◆ **REQUIRED WORK**: Look for the string "ellipse" in the listing below and copy every line in which it appears.

◆ **DATA LISTING**:
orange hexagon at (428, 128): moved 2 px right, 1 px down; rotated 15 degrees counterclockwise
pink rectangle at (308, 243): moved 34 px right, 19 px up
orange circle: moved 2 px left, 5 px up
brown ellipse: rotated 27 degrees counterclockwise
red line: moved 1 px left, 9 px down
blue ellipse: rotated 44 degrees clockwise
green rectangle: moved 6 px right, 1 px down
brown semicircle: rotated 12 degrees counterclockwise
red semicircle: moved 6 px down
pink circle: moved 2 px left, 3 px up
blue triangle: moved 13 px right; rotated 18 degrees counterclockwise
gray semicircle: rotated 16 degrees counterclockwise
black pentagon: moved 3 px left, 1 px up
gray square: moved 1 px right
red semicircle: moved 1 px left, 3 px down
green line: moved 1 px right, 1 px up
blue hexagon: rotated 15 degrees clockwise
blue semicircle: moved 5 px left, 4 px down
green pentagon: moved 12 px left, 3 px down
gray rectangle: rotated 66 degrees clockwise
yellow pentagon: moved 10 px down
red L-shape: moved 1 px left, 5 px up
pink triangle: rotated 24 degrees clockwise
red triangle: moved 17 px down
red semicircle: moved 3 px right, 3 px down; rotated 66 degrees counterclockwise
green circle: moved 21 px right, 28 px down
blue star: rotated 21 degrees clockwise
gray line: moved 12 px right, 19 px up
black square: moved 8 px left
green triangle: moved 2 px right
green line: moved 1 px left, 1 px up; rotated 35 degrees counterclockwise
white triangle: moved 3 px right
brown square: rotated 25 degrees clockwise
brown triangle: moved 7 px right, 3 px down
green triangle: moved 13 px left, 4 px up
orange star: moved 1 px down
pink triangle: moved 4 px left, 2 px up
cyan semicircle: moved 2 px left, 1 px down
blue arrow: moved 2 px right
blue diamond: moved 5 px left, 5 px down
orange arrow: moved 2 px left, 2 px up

◆ **ANSWER AREA**:
brown ellipse: rotated 27 degrees counterclockwise
blue ellipse: rotated 44 degrees clockwise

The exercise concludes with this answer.